Reproduce, word for word, the entries from the line containing "so click(467, 380)." through the line containing "This screenshot has width=960, height=540. I want", with both of those lines included.

-- Records for processing start --

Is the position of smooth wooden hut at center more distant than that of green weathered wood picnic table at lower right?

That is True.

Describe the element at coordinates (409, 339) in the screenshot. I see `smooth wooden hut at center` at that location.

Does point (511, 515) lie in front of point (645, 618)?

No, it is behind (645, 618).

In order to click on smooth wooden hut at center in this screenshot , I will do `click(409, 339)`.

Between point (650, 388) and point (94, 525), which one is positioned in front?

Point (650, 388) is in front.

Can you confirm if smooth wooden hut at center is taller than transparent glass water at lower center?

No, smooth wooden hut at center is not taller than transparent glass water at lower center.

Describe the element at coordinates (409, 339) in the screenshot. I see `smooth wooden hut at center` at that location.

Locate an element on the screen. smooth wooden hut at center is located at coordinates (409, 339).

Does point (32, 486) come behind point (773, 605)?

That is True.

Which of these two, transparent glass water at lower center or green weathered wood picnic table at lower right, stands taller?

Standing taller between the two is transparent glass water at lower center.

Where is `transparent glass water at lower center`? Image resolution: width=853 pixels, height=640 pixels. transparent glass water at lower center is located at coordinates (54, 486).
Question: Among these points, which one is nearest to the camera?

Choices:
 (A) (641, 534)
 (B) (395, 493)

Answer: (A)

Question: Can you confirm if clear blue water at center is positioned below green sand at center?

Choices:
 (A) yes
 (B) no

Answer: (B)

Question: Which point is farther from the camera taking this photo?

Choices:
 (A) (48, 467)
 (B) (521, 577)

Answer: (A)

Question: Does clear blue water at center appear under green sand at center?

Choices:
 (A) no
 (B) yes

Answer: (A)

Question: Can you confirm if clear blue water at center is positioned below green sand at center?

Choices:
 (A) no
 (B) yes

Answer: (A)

-- Records for processing end --
-- Records for processing start --

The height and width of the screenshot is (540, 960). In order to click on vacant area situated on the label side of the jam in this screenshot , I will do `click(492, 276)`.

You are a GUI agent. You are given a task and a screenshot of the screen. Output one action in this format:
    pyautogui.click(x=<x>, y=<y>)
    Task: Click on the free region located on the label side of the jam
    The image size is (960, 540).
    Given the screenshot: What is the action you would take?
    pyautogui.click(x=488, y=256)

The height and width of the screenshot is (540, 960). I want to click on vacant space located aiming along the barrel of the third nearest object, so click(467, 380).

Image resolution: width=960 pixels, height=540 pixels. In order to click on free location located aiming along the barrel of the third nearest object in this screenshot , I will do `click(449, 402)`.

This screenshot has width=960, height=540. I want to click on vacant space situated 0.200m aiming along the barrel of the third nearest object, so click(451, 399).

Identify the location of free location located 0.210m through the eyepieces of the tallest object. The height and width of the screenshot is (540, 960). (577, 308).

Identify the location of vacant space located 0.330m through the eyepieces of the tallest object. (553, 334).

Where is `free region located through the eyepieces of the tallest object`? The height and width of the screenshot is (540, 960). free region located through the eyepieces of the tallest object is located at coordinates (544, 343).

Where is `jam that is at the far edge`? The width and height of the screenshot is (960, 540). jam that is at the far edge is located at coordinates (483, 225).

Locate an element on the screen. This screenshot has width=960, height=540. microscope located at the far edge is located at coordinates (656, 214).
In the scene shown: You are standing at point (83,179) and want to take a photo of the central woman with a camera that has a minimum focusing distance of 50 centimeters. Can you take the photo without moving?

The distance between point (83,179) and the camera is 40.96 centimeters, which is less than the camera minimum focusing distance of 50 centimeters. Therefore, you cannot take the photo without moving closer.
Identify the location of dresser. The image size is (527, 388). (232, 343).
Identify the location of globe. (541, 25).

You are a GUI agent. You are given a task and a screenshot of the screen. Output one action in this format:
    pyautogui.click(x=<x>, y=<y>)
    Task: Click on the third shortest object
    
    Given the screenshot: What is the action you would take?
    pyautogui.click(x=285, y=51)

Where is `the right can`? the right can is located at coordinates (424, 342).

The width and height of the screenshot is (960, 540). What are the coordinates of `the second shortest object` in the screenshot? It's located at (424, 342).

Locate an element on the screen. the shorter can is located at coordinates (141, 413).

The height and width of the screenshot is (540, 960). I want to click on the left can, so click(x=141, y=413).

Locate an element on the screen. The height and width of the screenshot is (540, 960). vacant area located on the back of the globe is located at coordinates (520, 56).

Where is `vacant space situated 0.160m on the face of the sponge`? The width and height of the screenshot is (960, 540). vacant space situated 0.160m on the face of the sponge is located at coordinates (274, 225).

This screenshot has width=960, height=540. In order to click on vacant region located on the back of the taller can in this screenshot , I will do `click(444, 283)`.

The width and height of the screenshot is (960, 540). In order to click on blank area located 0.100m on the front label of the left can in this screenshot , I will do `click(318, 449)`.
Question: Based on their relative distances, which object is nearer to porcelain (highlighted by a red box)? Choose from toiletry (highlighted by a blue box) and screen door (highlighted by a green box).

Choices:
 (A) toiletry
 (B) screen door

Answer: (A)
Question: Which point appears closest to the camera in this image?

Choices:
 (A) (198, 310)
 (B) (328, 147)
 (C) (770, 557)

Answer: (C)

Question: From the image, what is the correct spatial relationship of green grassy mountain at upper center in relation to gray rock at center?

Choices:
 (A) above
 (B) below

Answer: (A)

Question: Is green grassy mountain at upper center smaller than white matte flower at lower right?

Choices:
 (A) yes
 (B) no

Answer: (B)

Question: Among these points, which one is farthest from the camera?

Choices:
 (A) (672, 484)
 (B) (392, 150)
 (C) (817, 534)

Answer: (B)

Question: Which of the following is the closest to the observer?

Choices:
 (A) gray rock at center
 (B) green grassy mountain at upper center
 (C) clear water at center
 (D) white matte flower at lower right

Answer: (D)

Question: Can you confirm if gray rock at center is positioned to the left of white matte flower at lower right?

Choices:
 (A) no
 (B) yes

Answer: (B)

-- Records for processing end --

Solution to this problem |
The height and width of the screenshot is (540, 960). I want to click on vacant space located aiming along the barrel of the third nearest object, so click(467, 380).

Image resolution: width=960 pixels, height=540 pixels. In order to click on free location located aiming along the barrel of the third nearest object in this screenshot , I will do `click(449, 402)`.

This screenshot has width=960, height=540. I want to click on vacant space situated 0.200m aiming along the barrel of the third nearest object, so click(451, 399).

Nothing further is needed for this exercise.